BRIEF: The full listing, excluding its pictures, should be printed exactly as it stands.

RAW DATA:
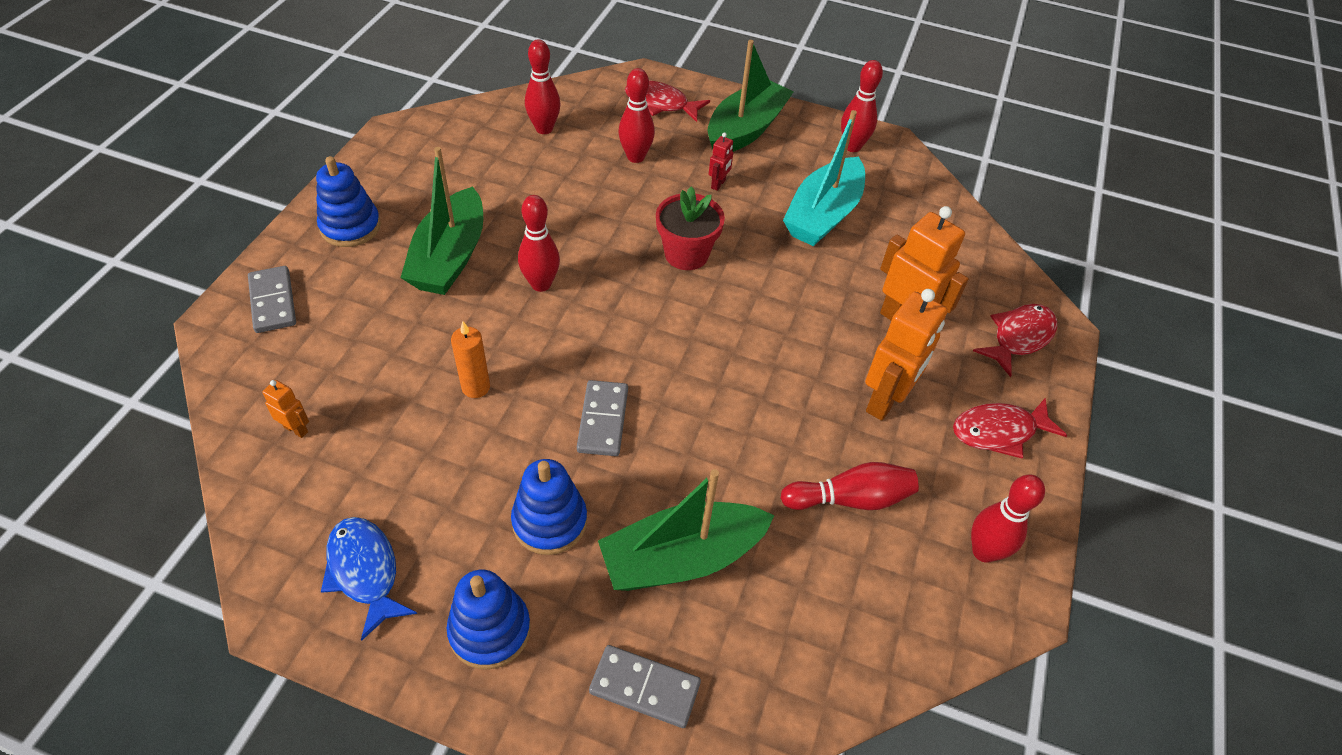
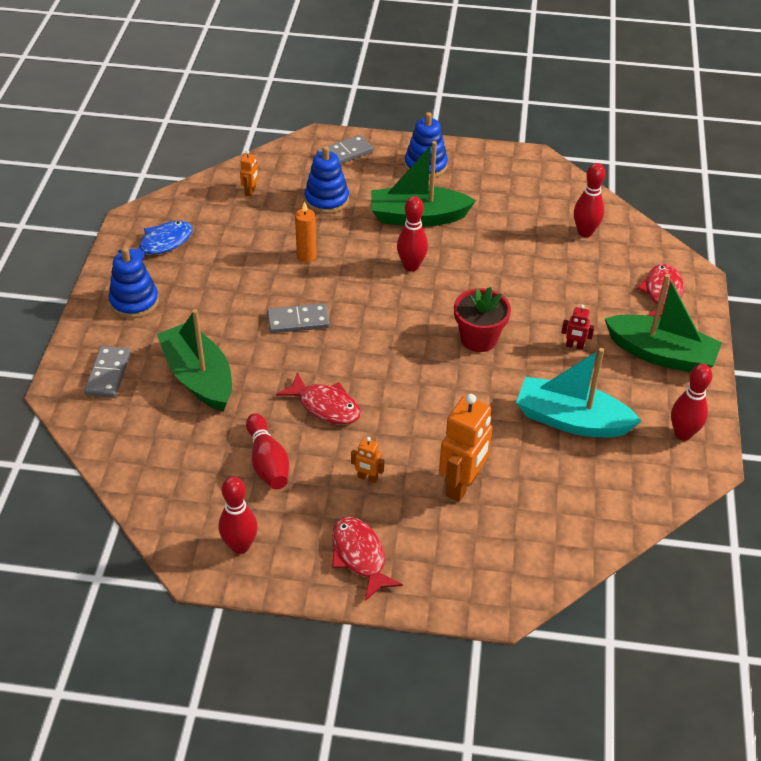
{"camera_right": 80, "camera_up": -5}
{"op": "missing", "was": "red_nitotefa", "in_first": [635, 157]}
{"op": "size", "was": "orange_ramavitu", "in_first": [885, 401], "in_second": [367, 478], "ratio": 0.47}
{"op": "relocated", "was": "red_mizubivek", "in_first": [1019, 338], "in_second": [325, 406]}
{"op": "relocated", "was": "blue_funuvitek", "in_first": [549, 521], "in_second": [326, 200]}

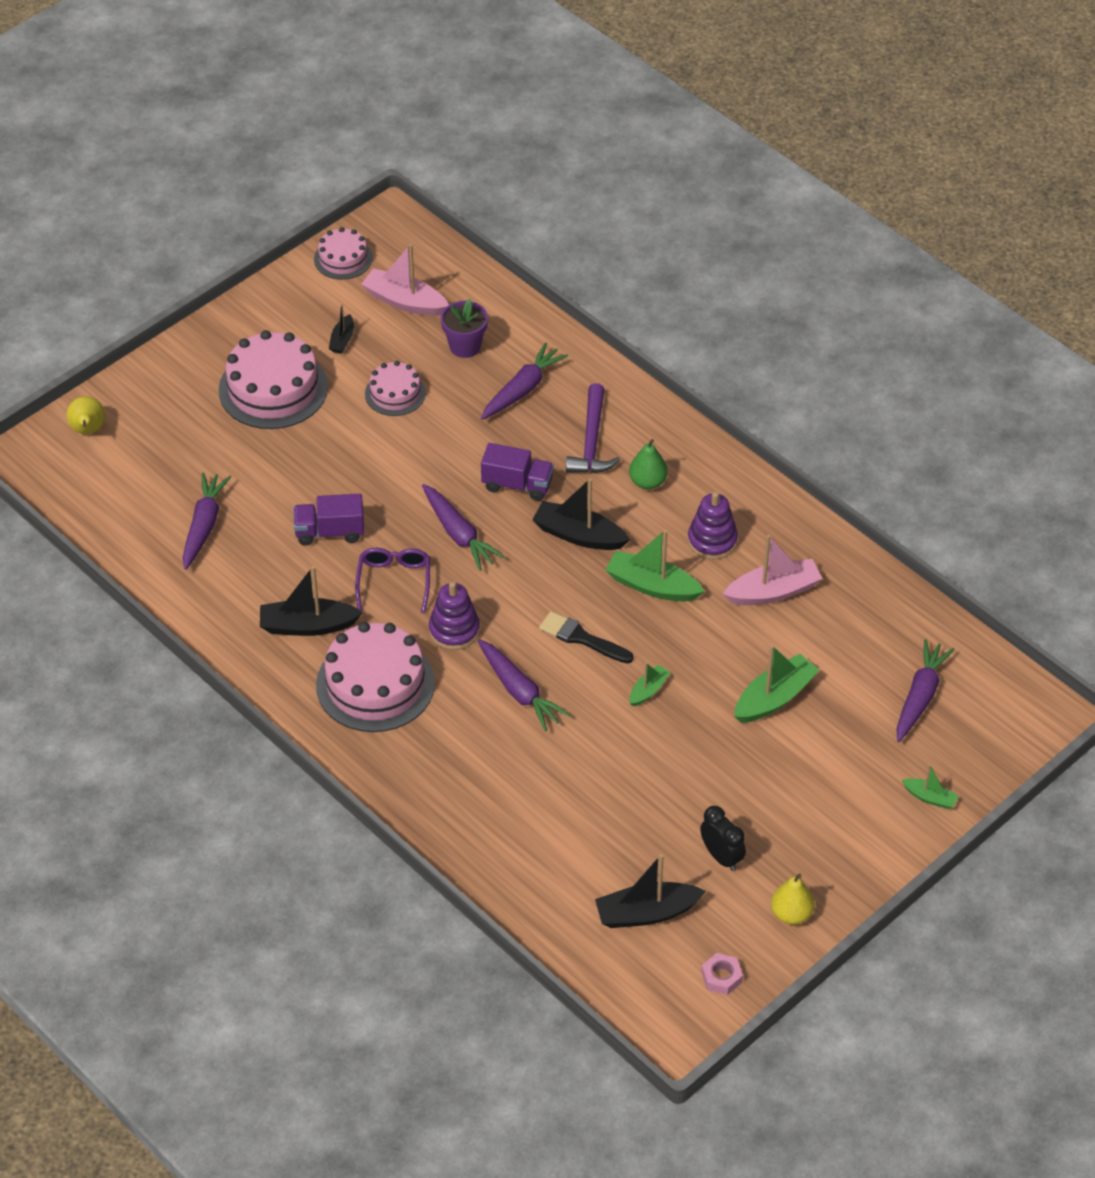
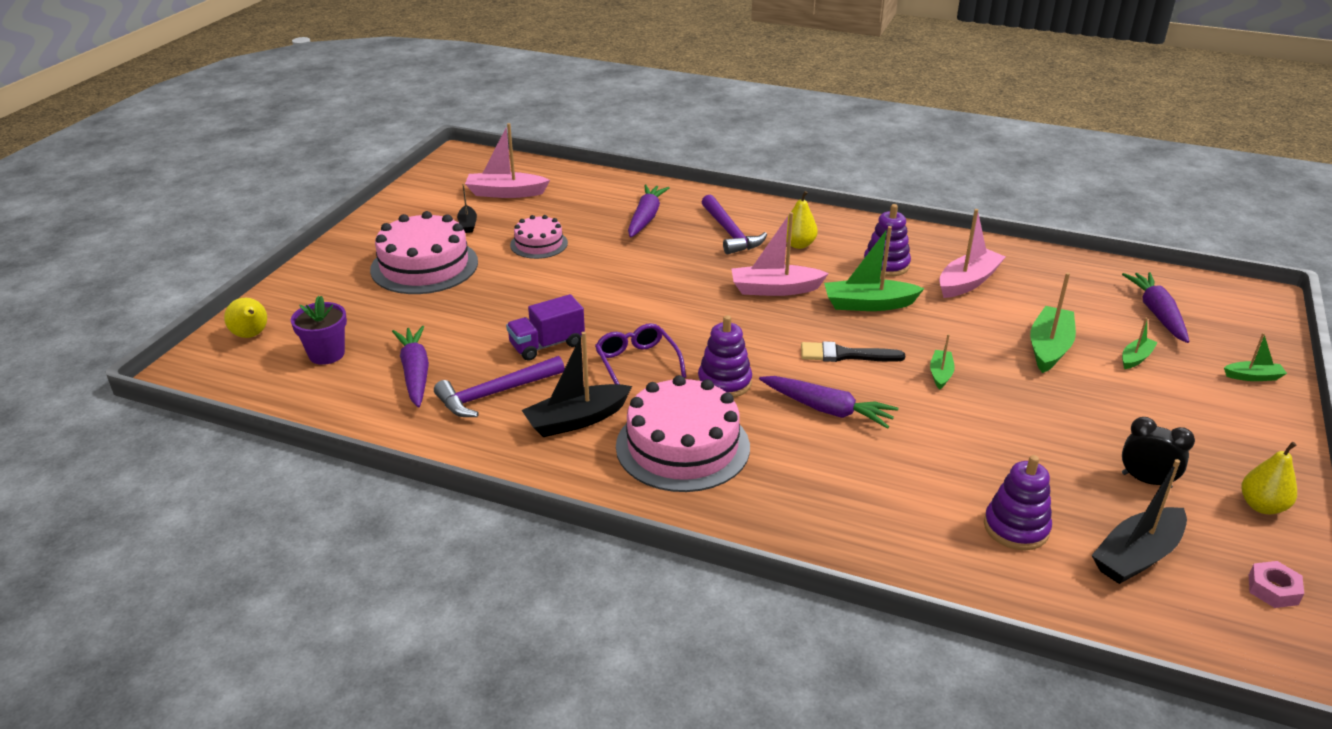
{"camera_right": -25, "camera_up": -15}
{"op": "missing", "was": "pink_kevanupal", "in_first": [343, 258]}
{"op": "relocated", "was": "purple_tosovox", "in_first": [465, 346], "in_second": [326, 354]}
{"op": "colour", "was": "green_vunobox", "now": "yellow_vunobox", "in_first": [647, 482], "in_second": [798, 244]}
{"op": "missing", "was": "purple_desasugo", "in_first": [517, 485]}
{"op": "colour", "was": "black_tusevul", "now": "pink_tusevul", "in_first": [579, 535], "in_second": [775, 289]}
{"op": "missing", "was": "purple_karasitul", "in_first": [458, 534]}
{"op": "appeared", "now": "green_tusevul", "in_second": [1135, 358]}
{"op": "appeared", "now": "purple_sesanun", "in_second": [495, 394]}
{"op": "appeared", "now": "purple_funuvitek", "in_second": [1016, 528]}

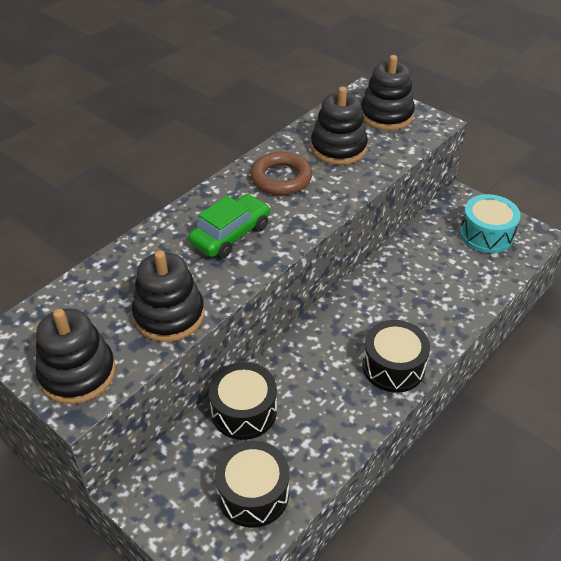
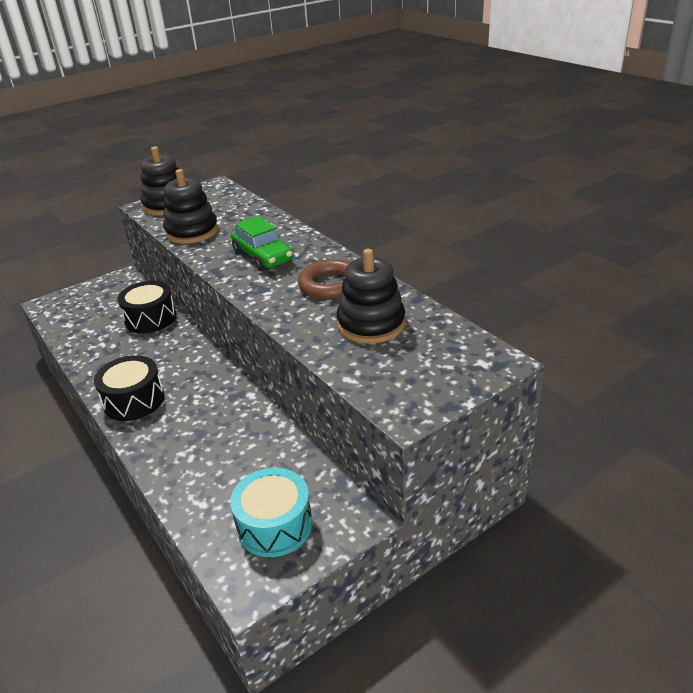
{"camera_right": 105, "camera_up": -10}
{"op": "missing", "was": "black_funuvitek", "in_first": [386, 115]}
{"op": "missing", "was": "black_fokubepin", "in_first": [253, 493]}

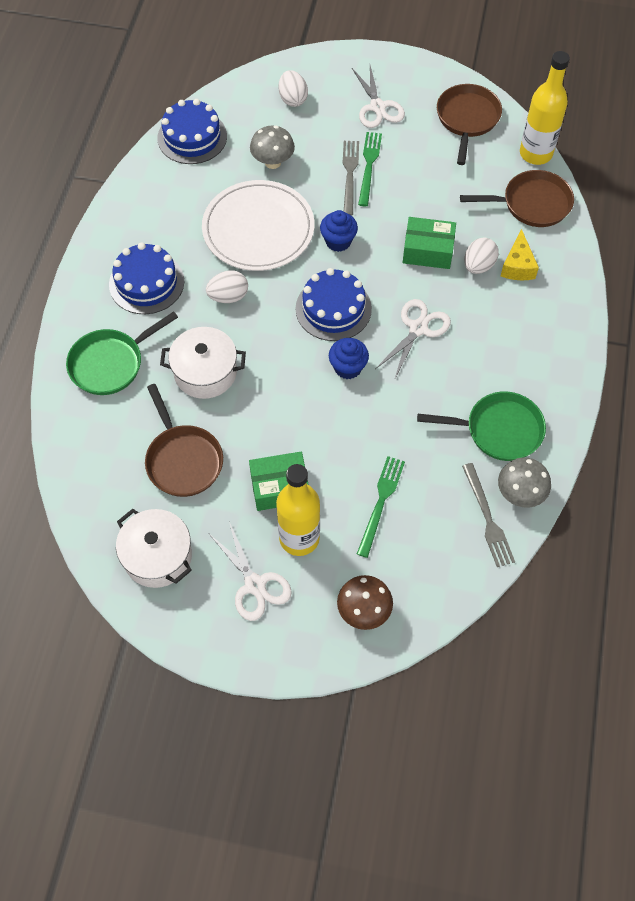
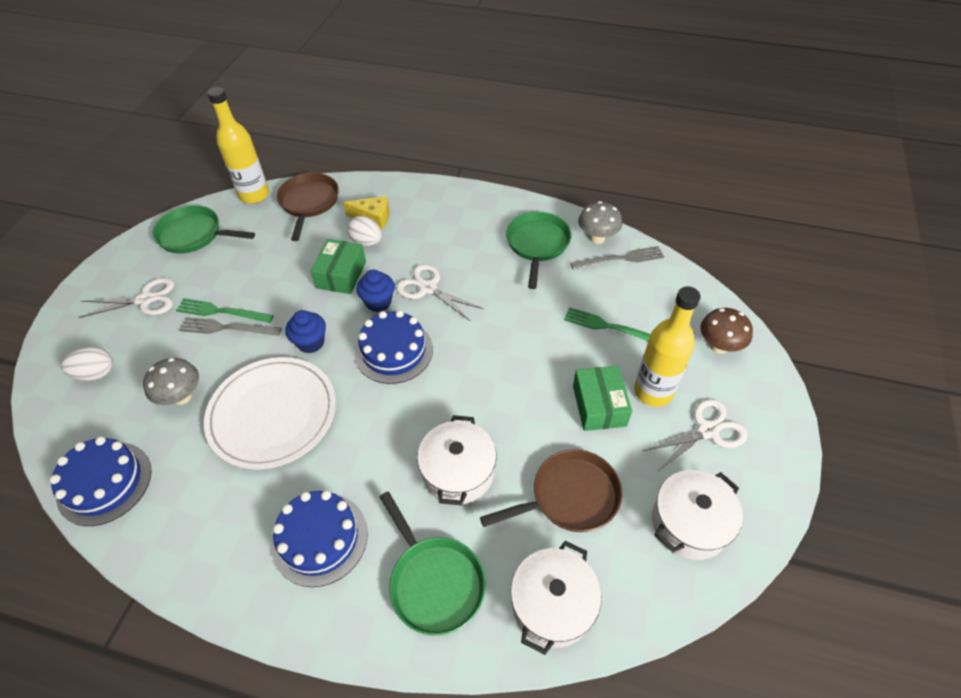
{"camera_right": -85, "camera_up": -10}
{"op": "colour", "was": "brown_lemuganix", "now": "green_lemuganix", "in_first": [467, 119], "in_second": [194, 235]}
{"op": "missing", "was": "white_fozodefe", "in_first": [228, 296]}
{"op": "relocated", "was": "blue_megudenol", "in_first": [348, 367], "in_second": [378, 302]}
{"op": "appeared", "now": "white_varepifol", "in_second": [552, 605]}

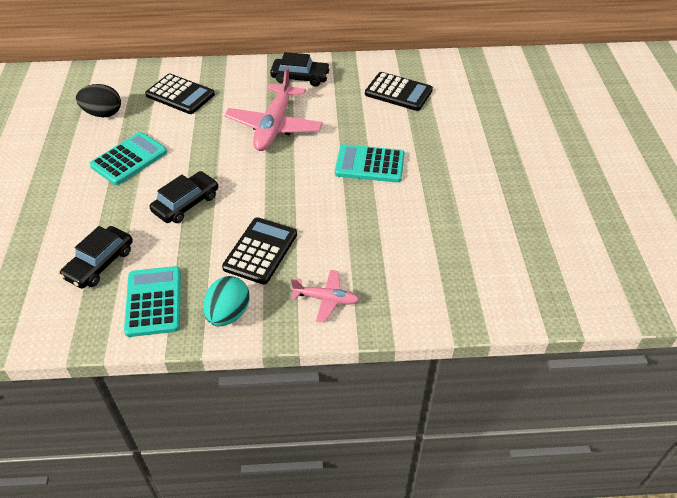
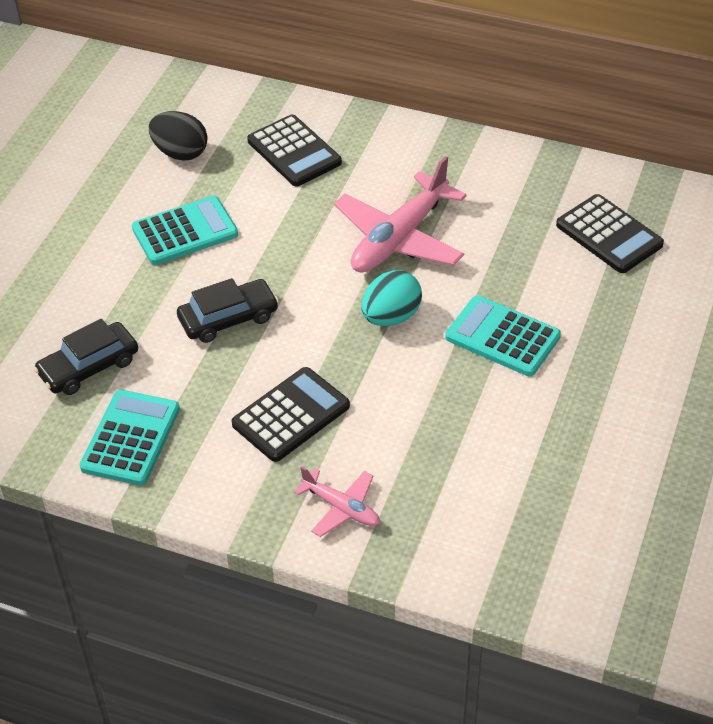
{"camera_right": 25, "camera_up": 0}
{"op": "missing", "was": "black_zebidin", "in_first": [300, 77]}
{"op": "relocated", "was": "turquoise_fozodefe", "in_first": [228, 314], "in_second": [391, 317]}

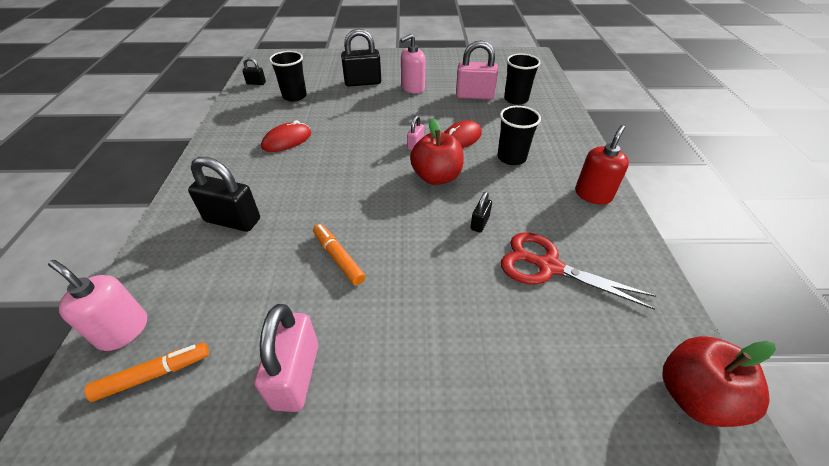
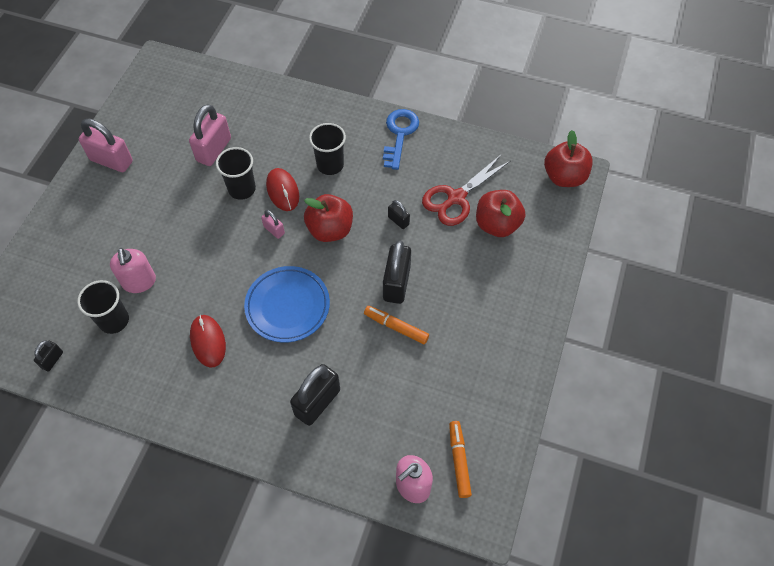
{"camera_right": -70, "camera_up": 15}
{"op": "relocated", "was": "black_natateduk", "in_first": [363, 82], "in_second": [396, 283]}
{"op": "relocated", "was": "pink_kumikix", "in_first": [412, 88], "in_second": [139, 282]}
{"op": "relocated", "was": "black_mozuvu", "in_first": [516, 99], "in_second": [242, 189]}
{"op": "exchanged", "was": "red_kumikix", "now": "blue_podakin", "in_first": [593, 194], "in_second": [399, 134]}
{"op": "spun", "was": "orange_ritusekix", "in_first": [338, 258], "in_second": [396, 327], "clockwise": 45}
{"op": "relocated", "was": "pink_natateduk", "in_first": [296, 375], "in_second": [111, 161]}
{"op": "appeared", "now": "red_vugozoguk", "in_second": [497, 224]}
{"op": "appeared", "now": "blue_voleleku", "in_second": [287, 306]}

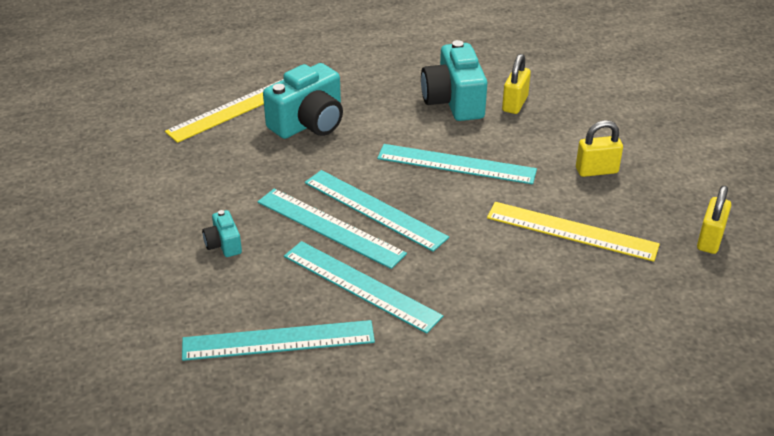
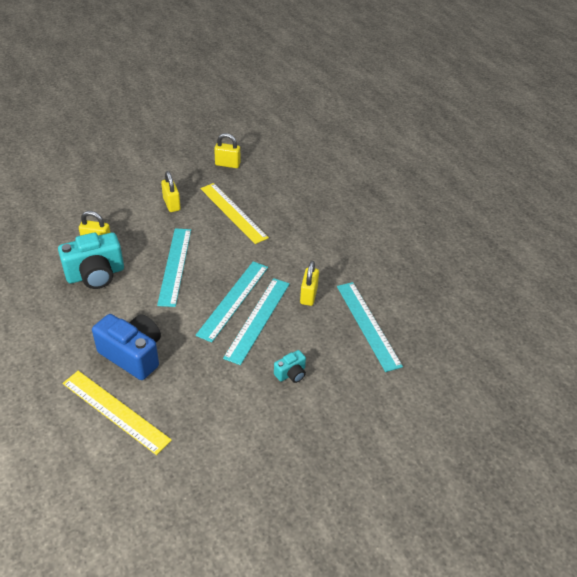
{"camera_right": -105, "camera_up": 5}
{"op": "colour", "was": "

RESPONSE BELOW:
{"camera_right": 80, "camera_up": -5}
{"op": "missing", "was": "red_nitotefa", "in_first": [635, 157]}
{"op": "size", "was": "orange_ramavitu", "in_first": [885, 401], "in_second": [367, 478], "ratio": 0.47}
{"op": "relocated", "was": "red_mizubivek", "in_first": [1019, 338], "in_second": [325, 406]}
{"op": "relocated", "was": "blue_funuvitek", "in_first": [549, 521], "in_second": [326, 200]}

{"camera_right": -25, "camera_up": -15}
{"op": "missing", "was": "pink_kevanupal", "in_first": [343, 258]}
{"op": "relocated", "was": "purple_tosovox", "in_first": [465, 346], "in_second": [326, 354]}
{"op": "colour", "was": "green_vunobox", "now": "yellow_vunobox", "in_first": [647, 482], "in_second": [798, 244]}
{"op": "missing", "was": "purple_desasugo", "in_first": [517, 485]}
{"op": "colour", "was": "black_tusevul", "now": "pink_tusevul", "in_first": [579, 535], "in_second": [775, 289]}
{"op": "missing", "was": "purple_karasitul", "in_first": [458, 534]}
{"op": "appeared", "now": "green_tusevul", "in_second": [1135, 358]}
{"op": "appeared", "now": "purple_sesanun", "in_second": [495, 394]}
{"op": "appeared", "now": "purple_funuvitek", "in_second": [1016, 528]}

{"camera_right": 105, "camera_up": -10}
{"op": "missing", "was": "black_funuvitek", "in_first": [386, 115]}
{"op": "missing", "was": "black_fokubepin", "in_first": [253, 493]}

{"camera_right": -85, "camera_up": -10}
{"op": "colour", "was": "brown_lemuganix", "now": "green_lemuganix", "in_first": [467, 119], "in_second": [194, 235]}
{"op": "missing", "was": "white_fozodefe", "in_first": [228, 296]}
{"op": "relocated", "was": "blue_megudenol", "in_first": [348, 367], "in_second": [378, 302]}
{"op": "appeared", "now": "white_varepifol", "in_second": [552, 605]}

{"camera_right": 25, "camera_up": 0}
{"op": "missing", "was": "black_zebidin", "in_first": [300, 77]}
{"op": "relocated", "was": "turquoise_fozodefe", "in_first": [228, 314], "in_second": [391, 317]}

{"camera_right": -70, "camera_up": 15}
{"op": "relocated", "was": "black_natateduk", "in_first": [363, 82], "in_second": [396, 283]}
{"op": "relocated", "was": "pink_kumikix", "in_first": [412, 88], "in_second": [139, 282]}
{"op": "relocated", "was": "black_mozuvu", "in_first": [516, 99], "in_second": [242, 189]}
{"op": "exchanged", "was": "red_kumikix", "now": "blue_podakin", "in_first": [593, 194], "in_second": [399, 134]}
{"op": "spun", "was": "orange_ritusekix", "in_first": [338, 258], "in_second": [396, 327], "clockwise": 45}
{"op": "relocated", "was": "pink_natateduk", "in_first": [296, 375], "in_second": [111, 161]}
{"op": "appeared", "now": "red_vugozoguk", "in_second": [497, 224]}
{"op": "appeared", "now": "blue_voleleku", "in_second": [287, 306]}

{"camera_right": -105, "camera_up": 5}
{"op": "colour", "was": "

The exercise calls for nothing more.